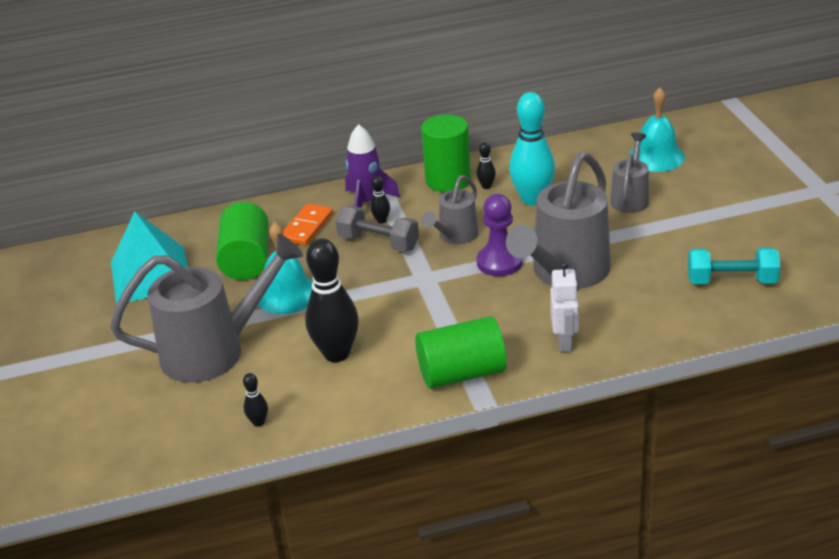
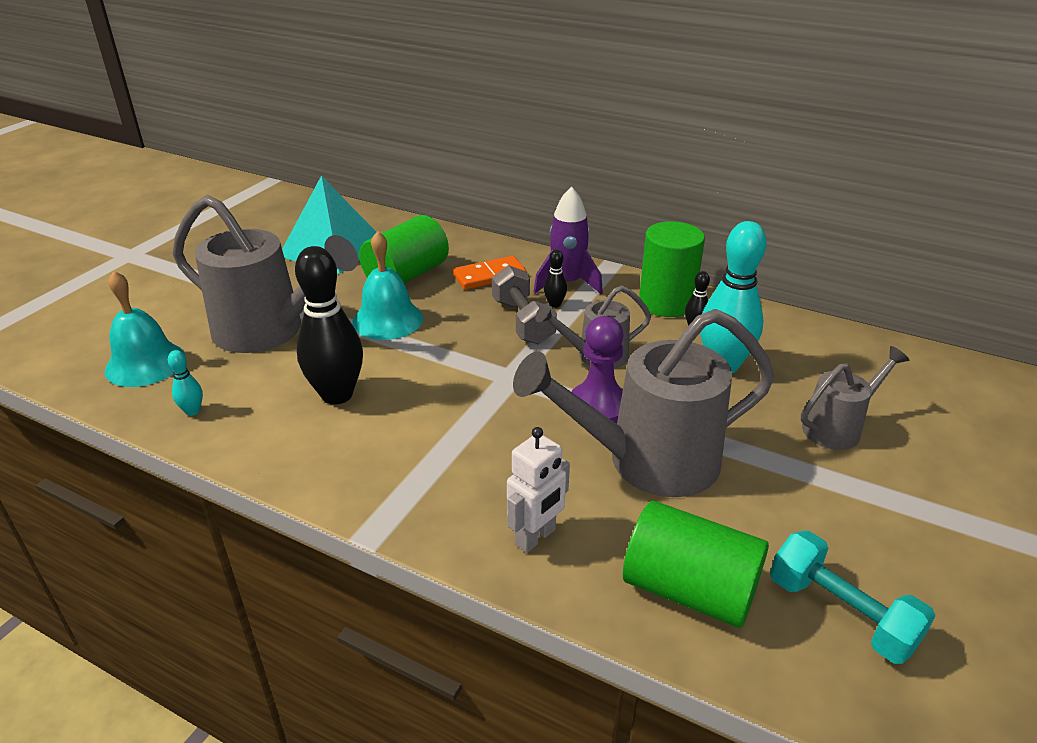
camera: 40 degrees right, 0 degrees up
(258, 422) = (193, 411): black bowling pin -> turquoise bowling pin
(462, 373) = (395, 492): green cylinder -> green cylinder (689, 590)
(656, 156) = (934, 401): turquoise bell -> turquoise bell (145, 363)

* * *

Your objective
Scan the listing for the word "turquoise". Copy every line in which it appears.

Result for this task
(258, 422) = (193, 411): black bowling pin -> turquoise bowling pin
(656, 156) = (934, 401): turquoise bell -> turquoise bell (145, 363)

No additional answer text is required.